• [Exercise prompt]
With the pictures removed, please write out every line below exactly as given.
=== Begin Enclosure ===
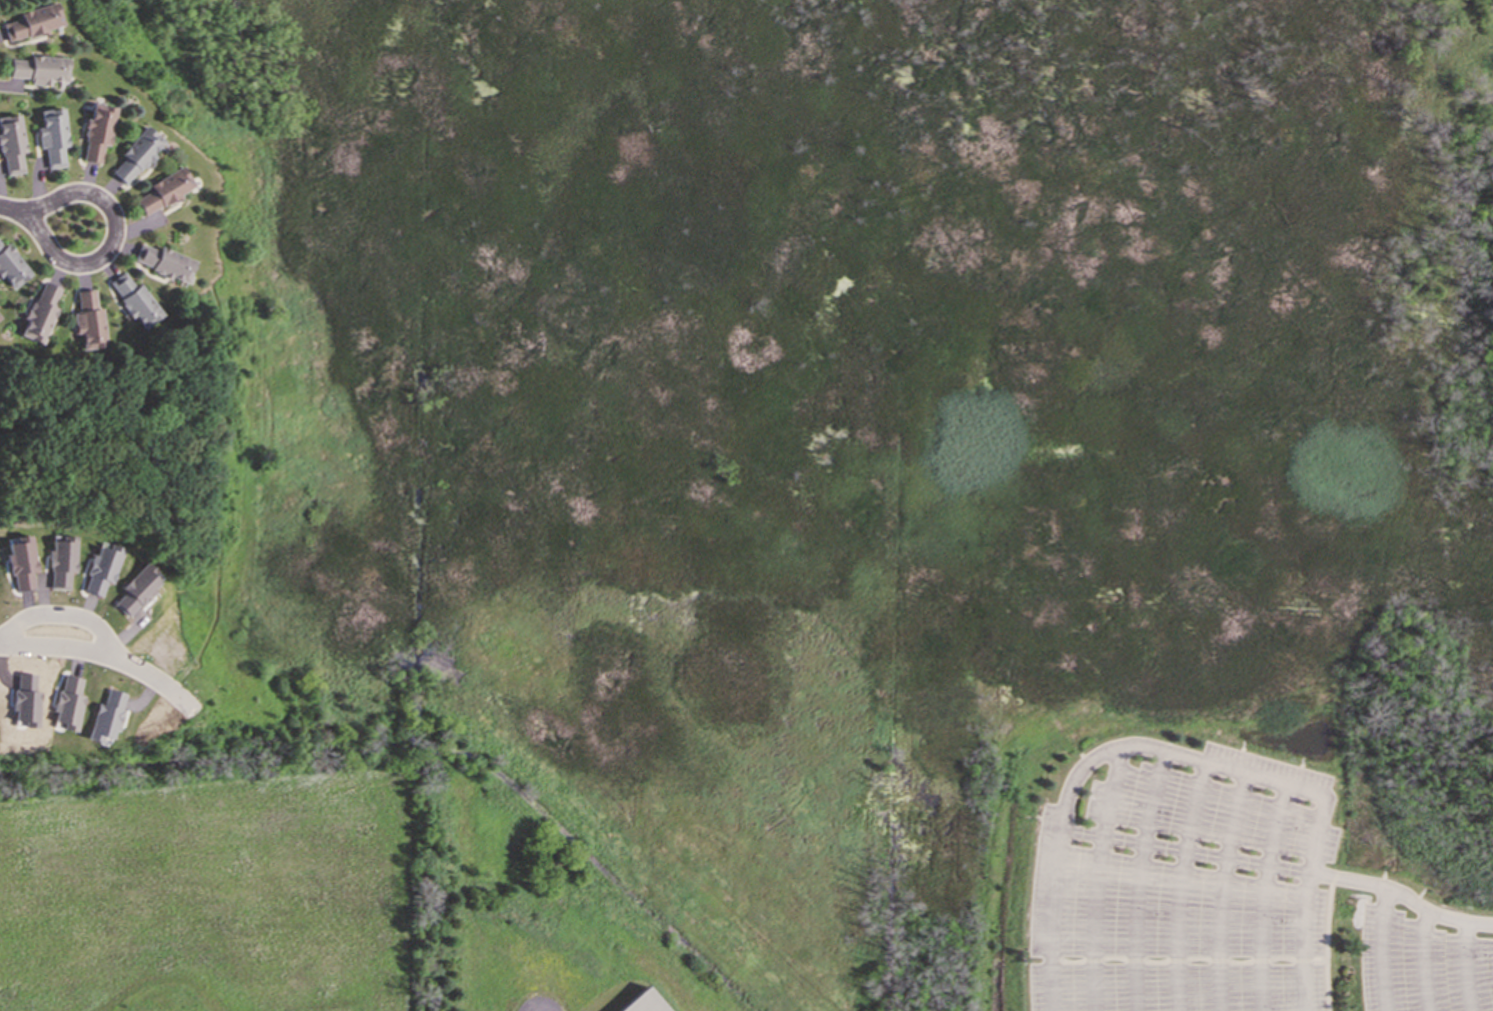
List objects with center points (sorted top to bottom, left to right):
building: (31, 21)
building: (37, 68)
building: (95, 132)
building: (50, 135)
building: (10, 144)
building: (134, 154)
building: (162, 189)
road: (11, 206)
road: (113, 237)
building: (162, 261)
building: (10, 267)
building: (133, 300)
building: (38, 312)
building: (86, 320)
building: (19, 560)
building: (59, 560)
building: (99, 568)
building: (135, 589)
road: (109, 653)
building: (66, 703)
building: (105, 715)
road: (1153, 747)
road: (1386, 891)
road: (1464, 965)
building: (642, 1002)

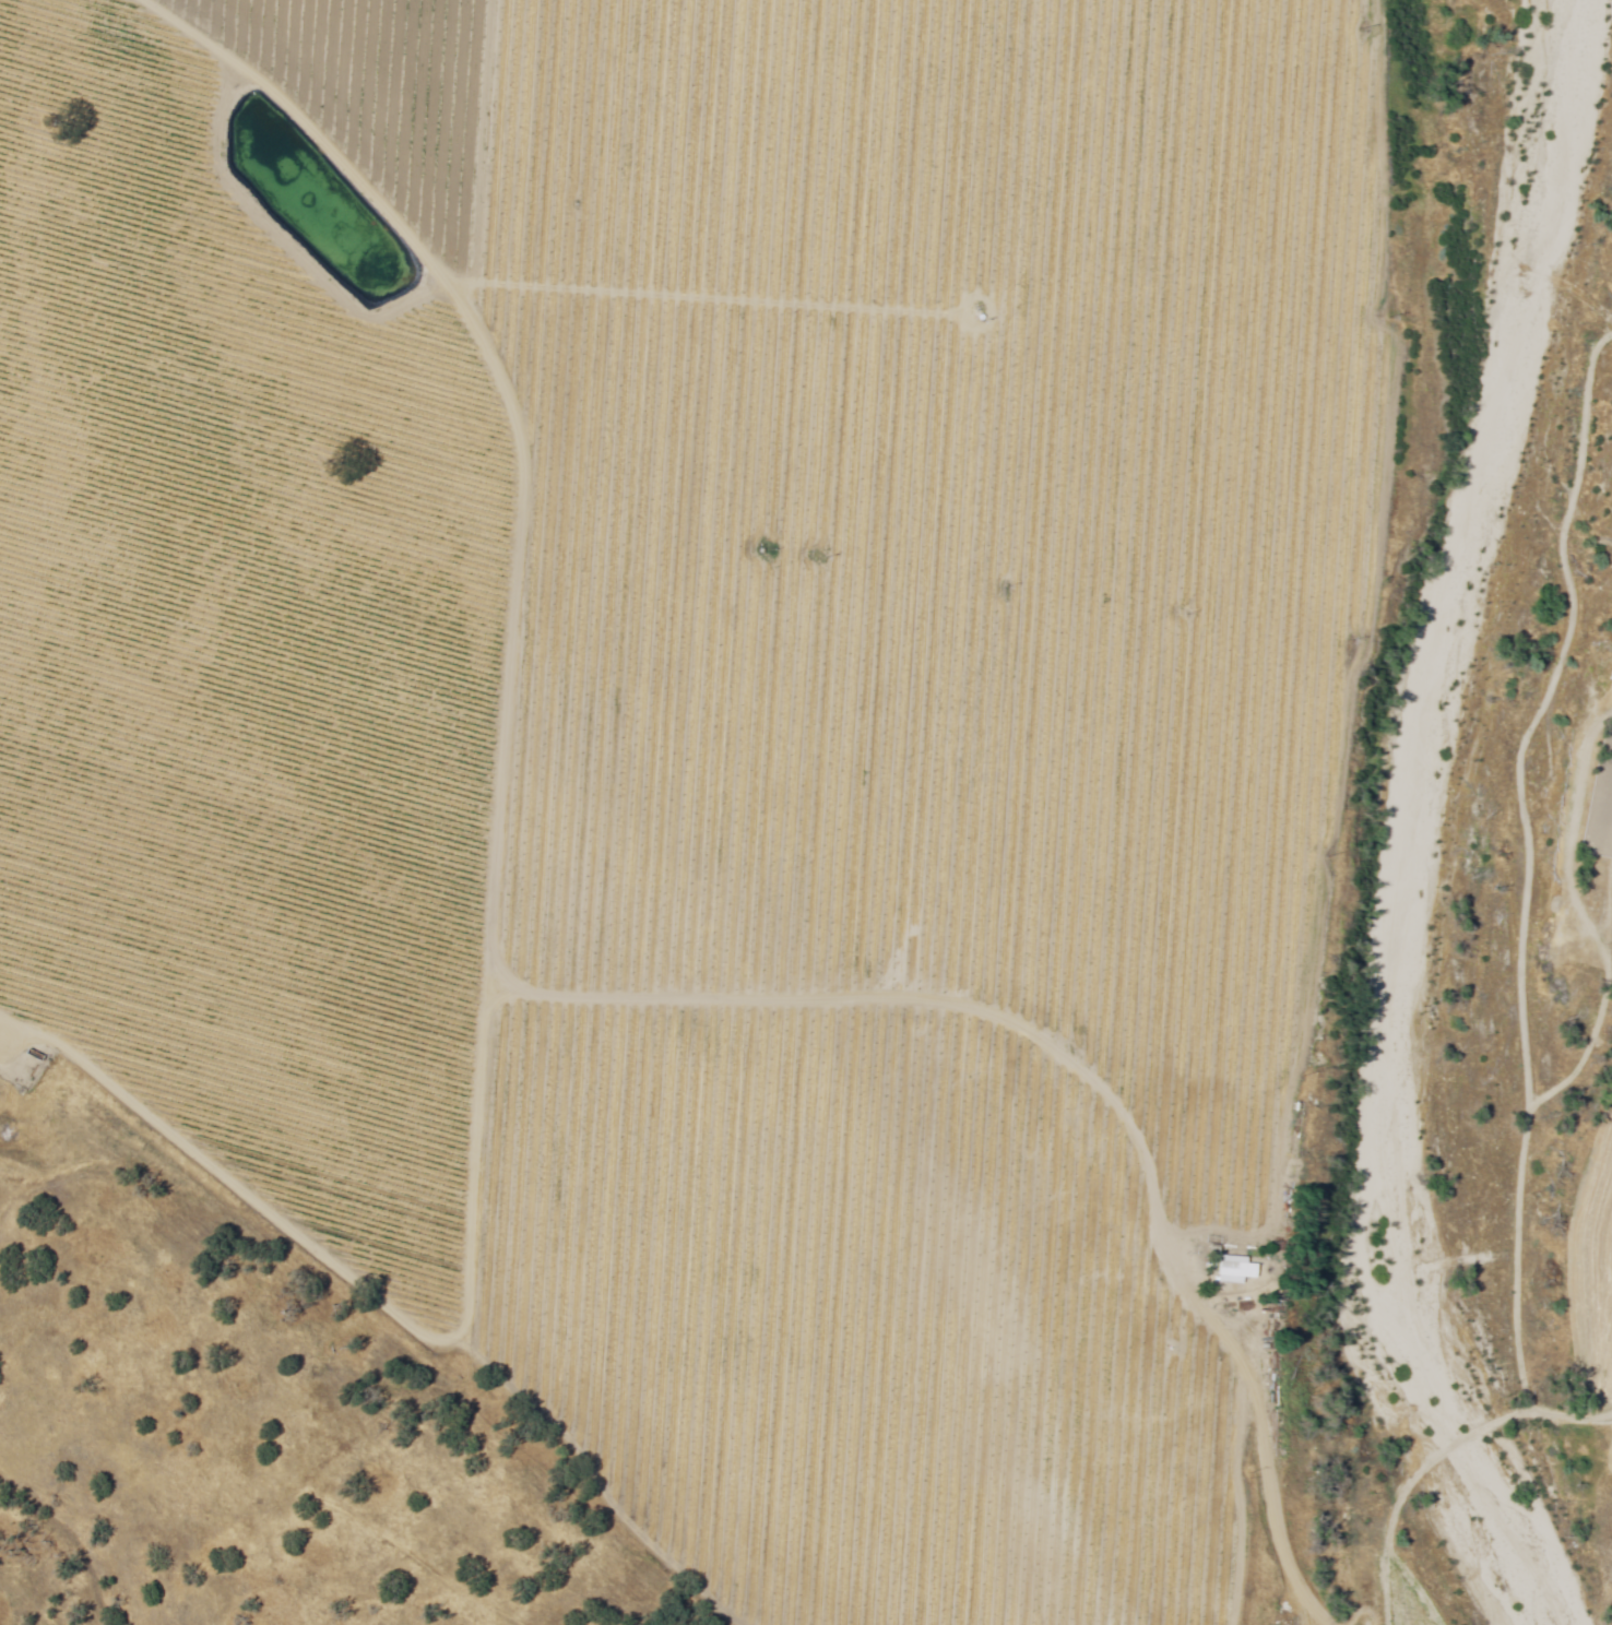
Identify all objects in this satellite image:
river: (1498, 267)
crop: (914, 480)
crop: (242, 663)
river: (1425, 1088)
building: (1219, 1217)
building: (1238, 1270)
crop: (1594, 1275)
crop: (791, 1303)

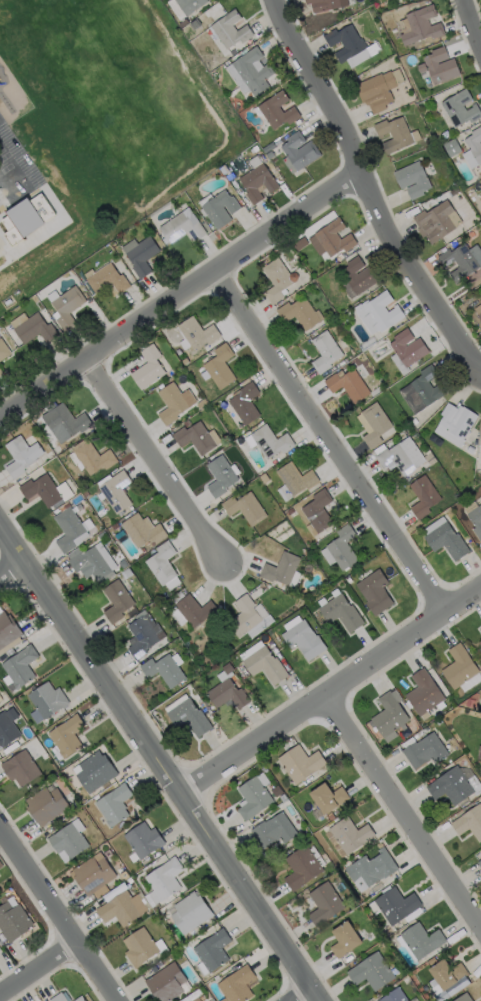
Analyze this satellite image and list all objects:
building: (327, 4)
building: (184, 6)
building: (418, 24)
road: (470, 27)
building: (229, 29)
building: (351, 45)
building: (438, 66)
building: (249, 73)
building: (375, 90)
building: (460, 108)
building: (277, 110)
building: (393, 133)
building: (451, 147)
building: (472, 147)
building: (297, 152)
building: (269, 154)
building: (223, 169)
building: (232, 177)
building: (412, 179)
building: (256, 180)
building: (480, 185)
road: (367, 193)
building: (219, 209)
building: (25, 217)
building: (436, 222)
building: (181, 227)
building: (332, 238)
building: (140, 256)
building: (461, 261)
building: (356, 277)
building: (276, 279)
building: (106, 280)
road: (178, 294)
building: (66, 306)
building: (478, 311)
building: (298, 313)
building: (378, 313)
building: (31, 327)
building: (195, 334)
building: (406, 348)
building: (4, 350)
building: (324, 351)
building: (218, 366)
building: (146, 368)
building: (1, 371)
building: (346, 385)
building: (421, 391)
building: (172, 402)
building: (245, 404)
building: (62, 423)
building: (372, 424)
building: (454, 424)
road: (332, 436)
building: (193, 438)
building: (480, 440)
building: (269, 442)
building: (20, 456)
building: (91, 457)
building: (399, 457)
road: (155, 462)
building: (219, 476)
building: (293, 481)
building: (45, 491)
building: (114, 491)
building: (423, 497)
building: (244, 509)
building: (316, 513)
building: (474, 519)
building: (68, 529)
building: (140, 530)
building: (446, 542)
building: (340, 550)
building: (160, 563)
building: (90, 566)
road: (11, 568)
building: (280, 569)
building: (373, 592)
building: (115, 602)
building: (193, 610)
building: (340, 613)
building: (248, 618)
building: (480, 627)
building: (8, 630)
building: (141, 635)
building: (302, 639)
building: (479, 644)
building: (20, 664)
building: (264, 667)
building: (460, 669)
building: (164, 670)
building: (226, 692)
road: (330, 692)
building: (421, 693)
building: (47, 697)
building: (0, 698)
building: (387, 715)
building: (186, 717)
building: (8, 725)
building: (66, 733)
building: (423, 751)
building: (478, 753)
building: (300, 760)
road: (155, 763)
building: (20, 766)
building: (94, 768)
building: (449, 786)
building: (255, 794)
building: (329, 794)
building: (114, 802)
building: (47, 803)
road: (402, 808)
building: (469, 823)
building: (274, 828)
building: (350, 833)
building: (69, 837)
building: (143, 838)
building: (303, 864)
building: (479, 864)
building: (371, 867)
building: (94, 871)
building: (164, 878)
building: (326, 901)
building: (398, 904)
building: (120, 907)
building: (192, 910)
building: (14, 920)
road: (56, 920)
building: (346, 936)
building: (422, 938)
building: (140, 945)
building: (213, 948)
building: (0, 950)
road: (37, 968)
building: (372, 970)
building: (449, 970)
building: (167, 981)
building: (237, 983)
building: (395, 995)
building: (59, 997)
building: (463, 997)
building: (197, 998)
building: (80, 999)
road: (304, 999)
building: (480, 1000)

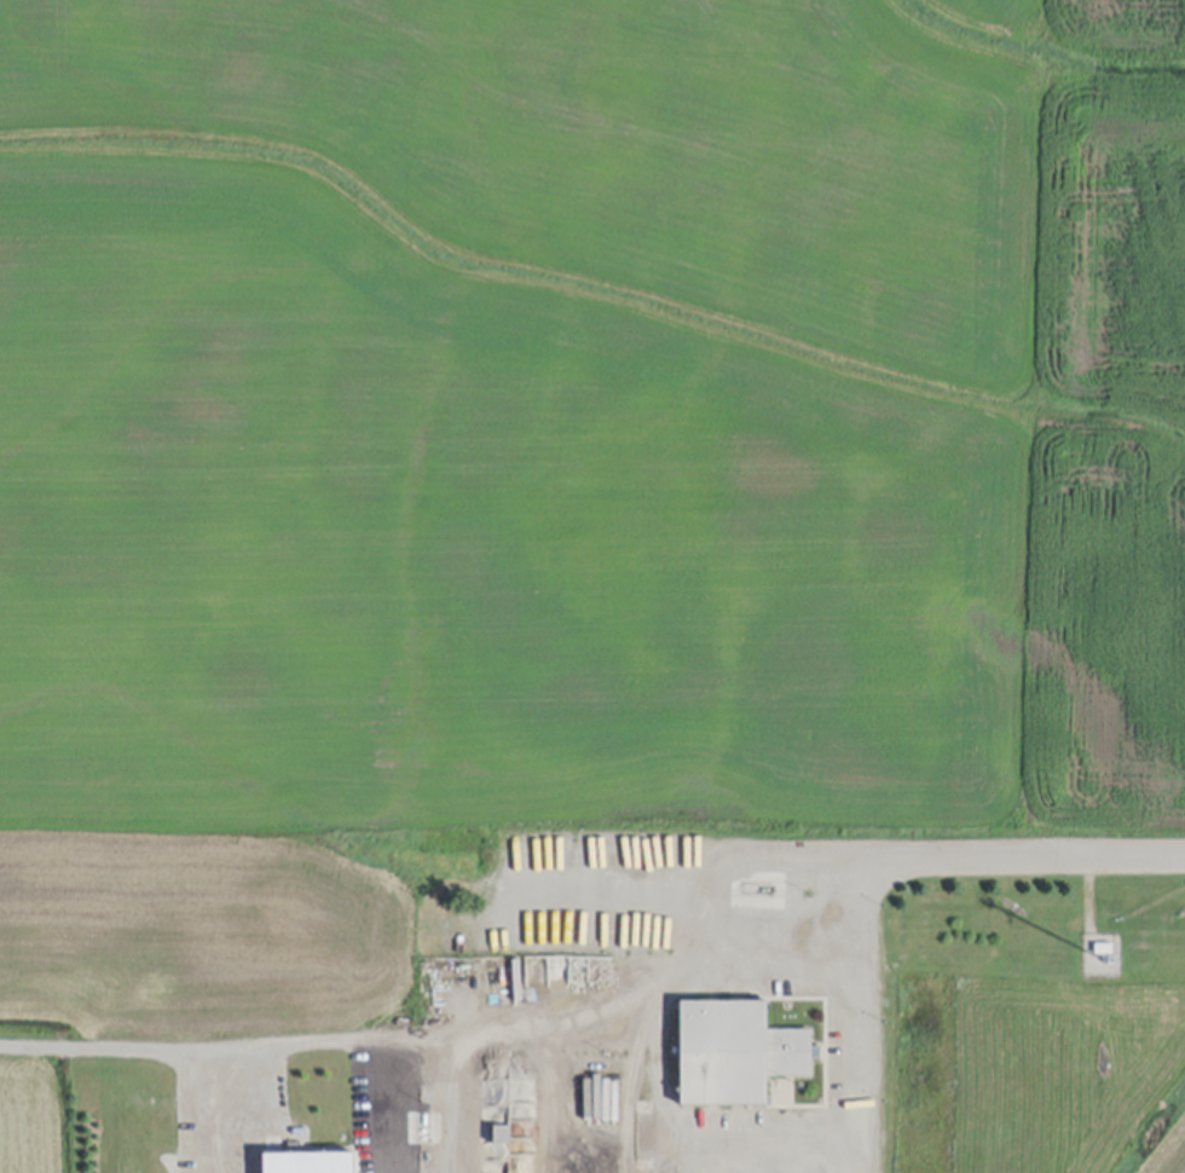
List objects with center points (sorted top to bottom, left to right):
building: (1102, 950)
road: (603, 991)
building: (736, 1059)
road: (388, 1105)
road: (201, 1111)

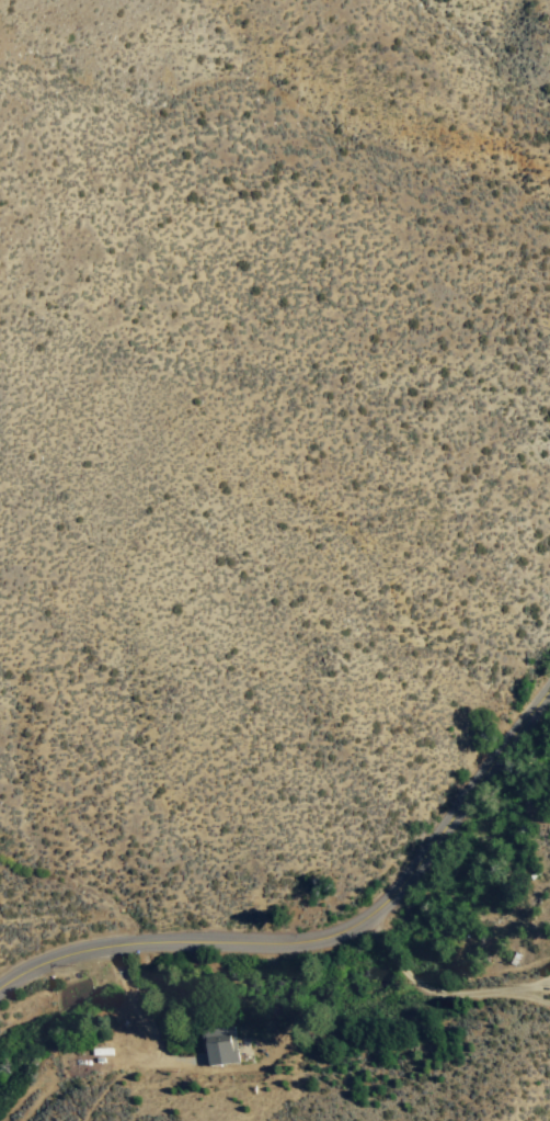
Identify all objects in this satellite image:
road: (546, 862)
road: (323, 927)
road: (132, 1007)
building: (225, 1052)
=== End Enclosure ===
• [Solution]
List objects with center points (sorted top to bottom, left to right):
building: (31, 21)
building: (37, 68)
building: (95, 132)
building: (50, 135)
building: (10, 144)
building: (134, 154)
building: (162, 189)
road: (11, 206)
road: (113, 237)
building: (162, 261)
building: (10, 267)
building: (133, 300)
building: (38, 312)
building: (86, 320)
building: (19, 560)
building: (59, 560)
building: (99, 568)
building: (135, 589)
road: (109, 653)
building: (66, 703)
building: (105, 715)
road: (1153, 747)
road: (1386, 891)
road: (1464, 965)
building: (642, 1002)

Identify all objects in this satellite image:
river: (1498, 267)
crop: (914, 480)
crop: (242, 663)
river: (1425, 1088)
building: (1219, 1217)
building: (1238, 1270)
crop: (1594, 1275)
crop: (791, 1303)

Analyze this satellite image and list all objects:
building: (327, 4)
building: (184, 6)
building: (418, 24)
road: (470, 27)
building: (229, 29)
building: (351, 45)
building: (438, 66)
building: (249, 73)
building: (375, 90)
building: (460, 108)
building: (277, 110)
building: (393, 133)
building: (451, 147)
building: (472, 147)
building: (297, 152)
building: (269, 154)
building: (223, 169)
building: (232, 177)
building: (412, 179)
building: (256, 180)
building: (480, 185)
road: (367, 193)
building: (219, 209)
building: (25, 217)
building: (436, 222)
building: (181, 227)
building: (332, 238)
building: (140, 256)
building: (461, 261)
building: (356, 277)
building: (276, 279)
building: (106, 280)
road: (178, 294)
building: (66, 306)
building: (478, 311)
building: (298, 313)
building: (378, 313)
building: (31, 327)
building: (195, 334)
building: (406, 348)
building: (4, 350)
building: (324, 351)
building: (218, 366)
building: (146, 368)
building: (1, 371)
building: (346, 385)
building: (421, 391)
building: (172, 402)
building: (245, 404)
building: (62, 423)
building: (372, 424)
building: (454, 424)
road: (332, 436)
building: (193, 438)
building: (480, 440)
building: (269, 442)
building: (20, 456)
building: (91, 457)
building: (399, 457)
road: (155, 462)
building: (219, 476)
building: (293, 481)
building: (45, 491)
building: (114, 491)
building: (423, 497)
building: (244, 509)
building: (316, 513)
building: (474, 519)
building: (68, 529)
building: (140, 530)
building: (446, 542)
building: (340, 550)
building: (160, 563)
building: (90, 566)
road: (11, 568)
building: (280, 569)
building: (373, 592)
building: (115, 602)
building: (193, 610)
building: (340, 613)
building: (248, 618)
building: (480, 627)
building: (8, 630)
building: (141, 635)
building: (302, 639)
building: (479, 644)
building: (20, 664)
building: (264, 667)
building: (460, 669)
building: (164, 670)
building: (226, 692)
road: (330, 692)
building: (421, 693)
building: (47, 697)
building: (0, 698)
building: (387, 715)
building: (186, 717)
building: (8, 725)
building: (66, 733)
building: (423, 751)
building: (478, 753)
building: (300, 760)
road: (155, 763)
building: (20, 766)
building: (94, 768)
building: (449, 786)
building: (255, 794)
building: (329, 794)
building: (114, 802)
building: (47, 803)
road: (402, 808)
building: (469, 823)
building: (274, 828)
building: (350, 833)
building: (69, 837)
building: (143, 838)
building: (303, 864)
building: (479, 864)
building: (371, 867)
building: (94, 871)
building: (164, 878)
building: (326, 901)
building: (398, 904)
building: (120, 907)
building: (192, 910)
building: (14, 920)
road: (56, 920)
building: (346, 936)
building: (422, 938)
building: (140, 945)
building: (213, 948)
building: (0, 950)
road: (37, 968)
building: (372, 970)
building: (449, 970)
building: (167, 981)
building: (237, 983)
building: (395, 995)
building: (59, 997)
building: (463, 997)
building: (197, 998)
building: (80, 999)
road: (304, 999)
building: (480, 1000)

List objects with center points (sorted top to bottom, left to right):
building: (1102, 950)
road: (603, 991)
building: (736, 1059)
road: (388, 1105)
road: (201, 1111)

Identify all objects in this satellite image:
road: (546, 862)
road: (323, 927)
road: (132, 1007)
building: (225, 1052)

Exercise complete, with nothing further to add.